# INPUT RECORDS
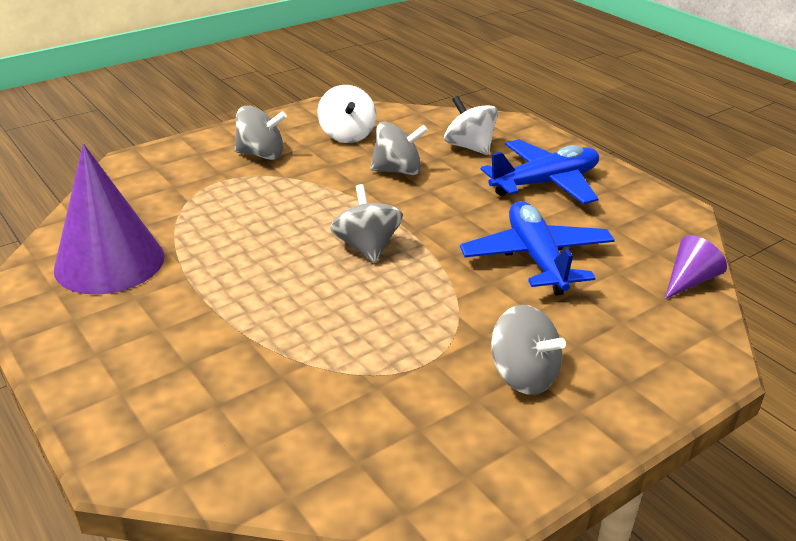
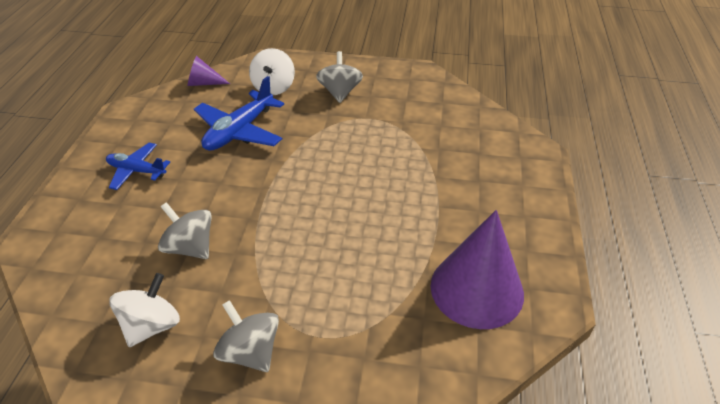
camera: 135 degrees left, 10 degrees up
(367, 247) = (307, 193): grey spinning top -> none
(469, 147) = (106, 236): white spinning top -> white spinning top (273, 87)
(545, 183) = (137, 171): blue plane -> blue plane, size x0.63

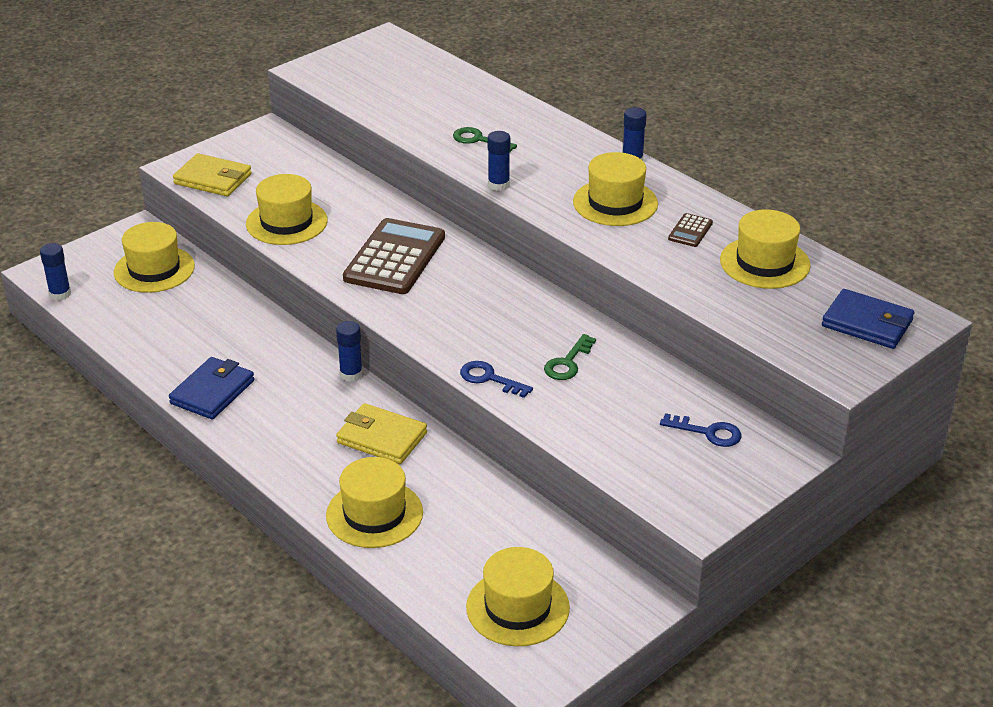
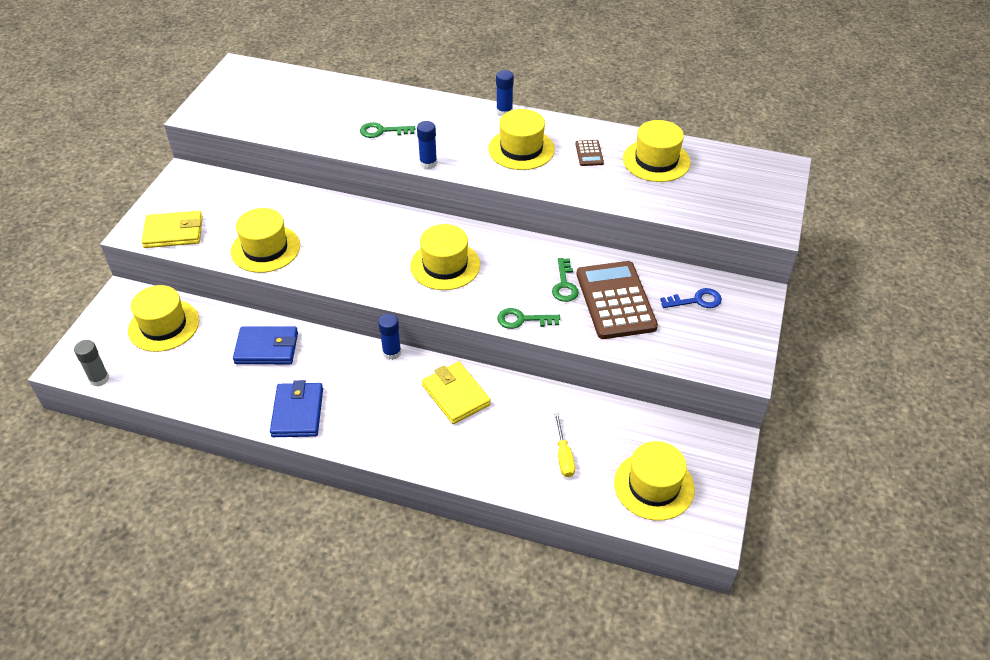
camera: 30 degrees left, 10 degrees up
(60, 294) = (99, 379): blue glue stick -> grey glue stick
(374, 514) = (500, 459): yellow hat -> yellow hat (445, 265)
(382, 438) = (455, 395): yellow wallet -> yellow wallet turned 60 degrees clockwise
(395, 258) = (374, 248): brown calculator -> brown calculator (615, 300)
(445, 538) = (563, 455): none -> yellow screwdriver
(489, 379) = (522, 320): blue key -> green key
(867, 323) = (755, 182): blue wallet -> blue wallet (267, 348)

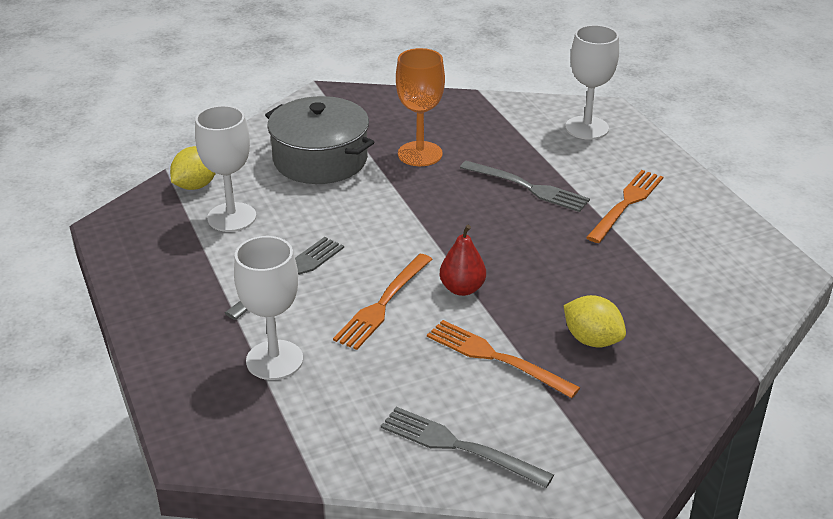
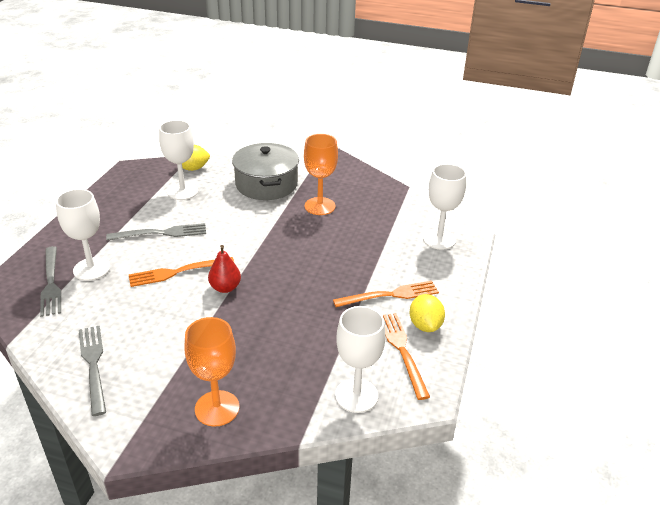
camera: 40 degrees right, 0 degrees up
(495, 357) = (182, 333): orange fork -> orange fork (401, 350)
(529, 188) = (348, 255): grey fork -> grey fork (51, 284)
(592, 340) = (243, 357): yellow lemon -> yellow lemon (425, 325)
(644, 398) = (217, 408): none -> orange goblet
(737, 307) = (356, 395): none -> white goblet

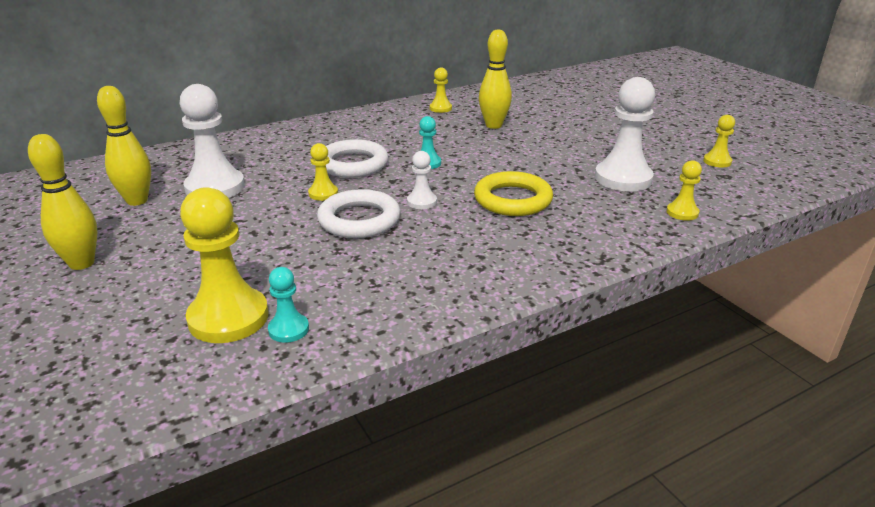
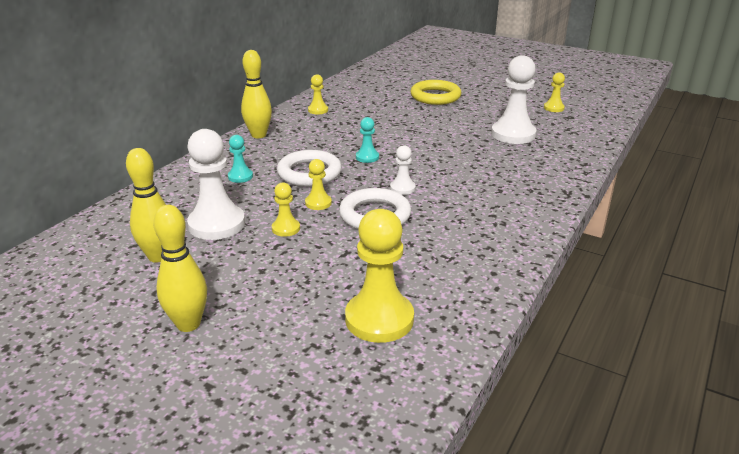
camera: 30 degrees left, 0 degrees up
(288, 329) = (434, 310): turquoise pawn -> turquoise pawn (240, 176)
(493, 125) = (377, 115): yellow bowling pin -> yellow bowling pin (258, 135)
(513, 200) = (463, 169): yellow ring -> yellow ring (435, 96)
(682, 212) = (574, 149): yellow pawn -> yellow pawn (286, 228)

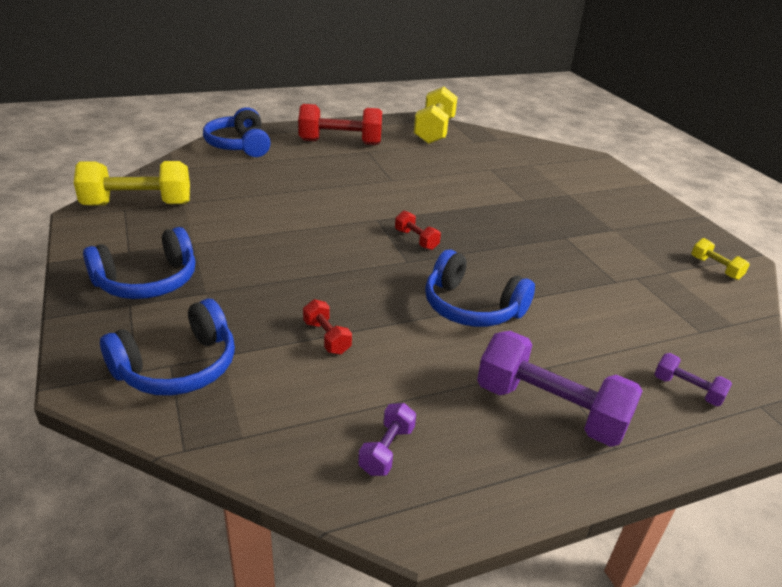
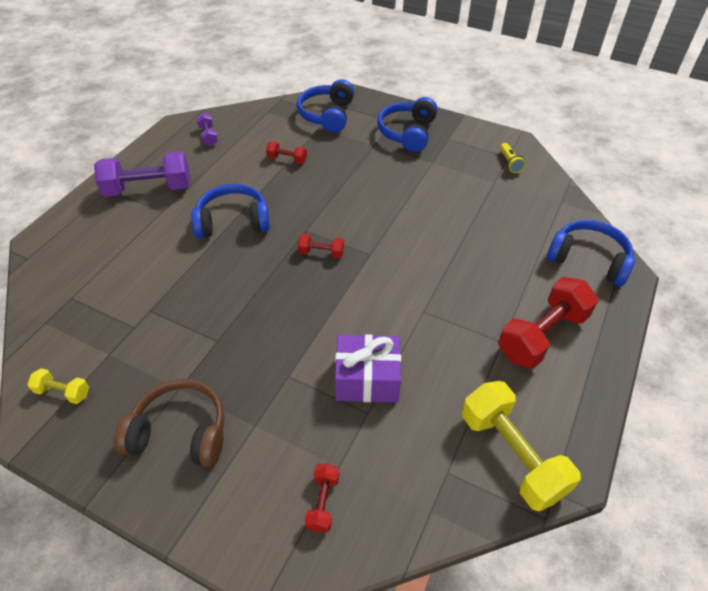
camera: 140 degrees right, 15 degrees up
(138, 204) = (509, 163): yellow dumbbell -> yellow flashlight
(474, 177) = (367, 379): none -> purple gift
(552, 161) = (323, 502): none -> red dumbbell
(623, 212) = (180, 432): none -> brown headphones
(687, 390) = (75, 243): purple dumbbell -> none

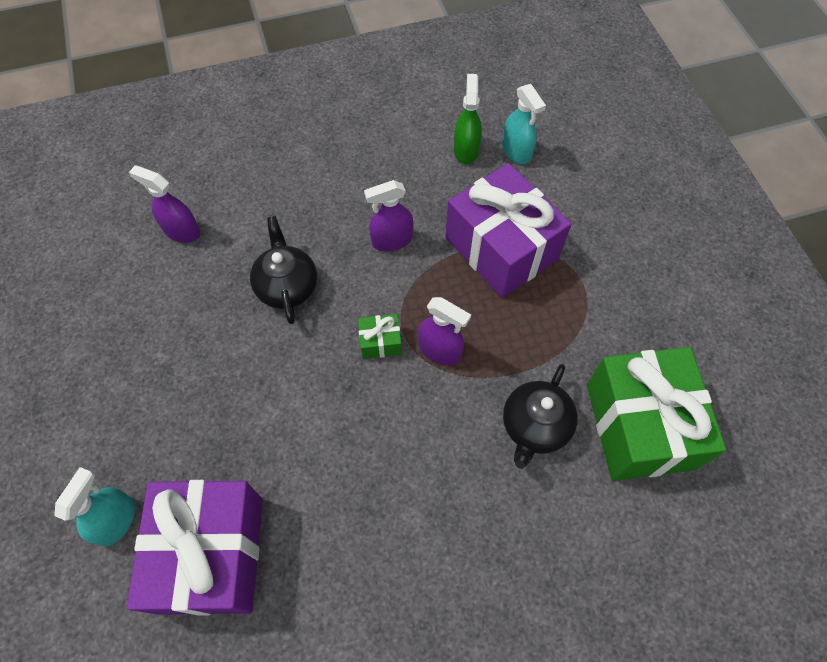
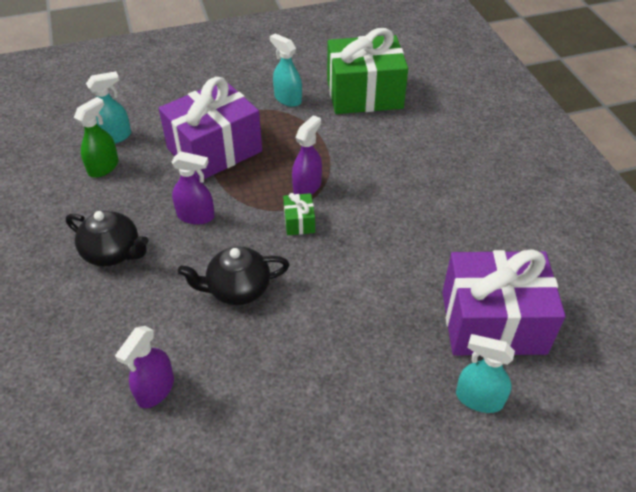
camera: 90 degrees left, 15 degrees down
(391, 240) = (196, 216): purple spray bottle -> purple spray bottle turned 60 degrees counterclockwise
(466, 150) = (103, 167): green spray bottle -> green spray bottle turned 120 degrees clockwise
(535, 426) = (368, 140): black teapot -> black teapot (113, 253)
(612, 324) = (287, 99): none -> turquoise spray bottle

# TASK ITEM
State how many lines in the listing above contain the word "turquoise", giving only the number.

# WRITTEN ANSWER
2